▸ **Required action**
In the records below, tally every line containing "orange". Report only the total.

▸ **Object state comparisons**
►
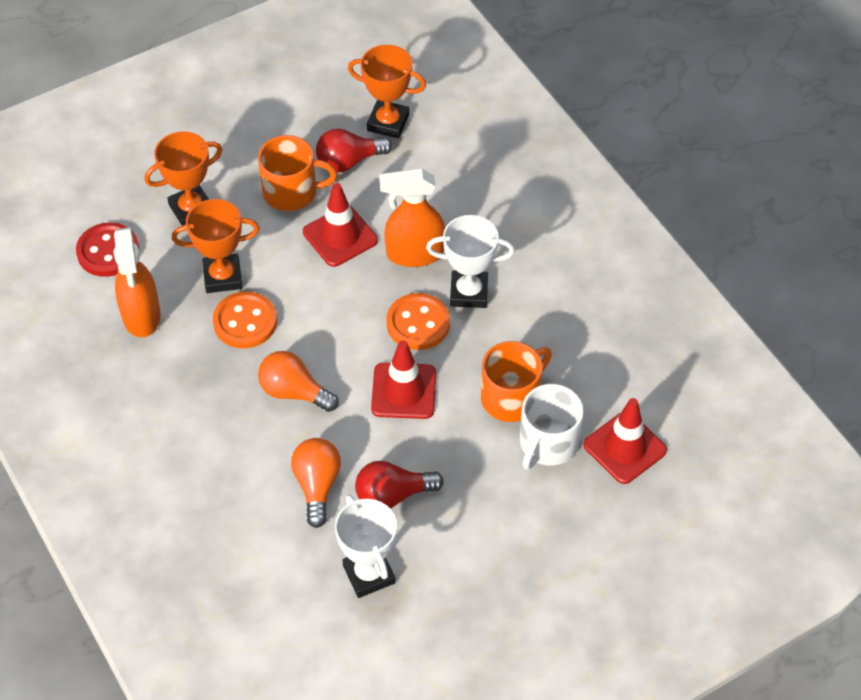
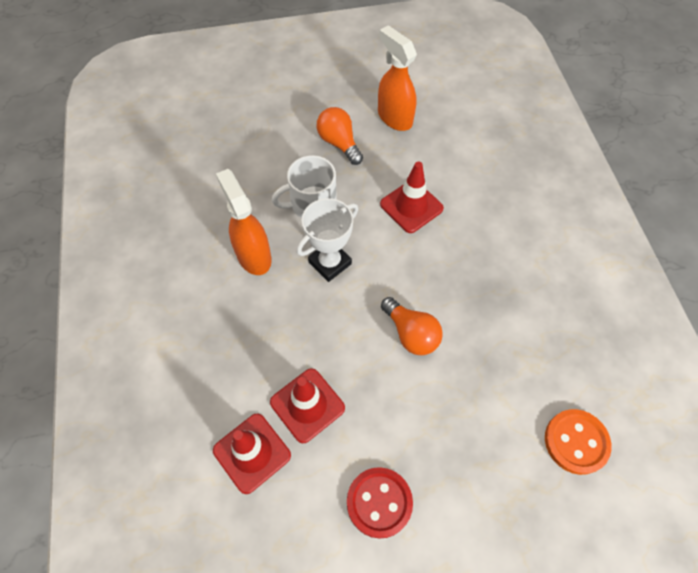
orange button: 2 -> 1
orange mug: 2 -> 0
orange trophy: 3 -> 0
red light bulb: 2 -> 0
white trophy: 2 -> 1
◄
▸ **Written solution**
3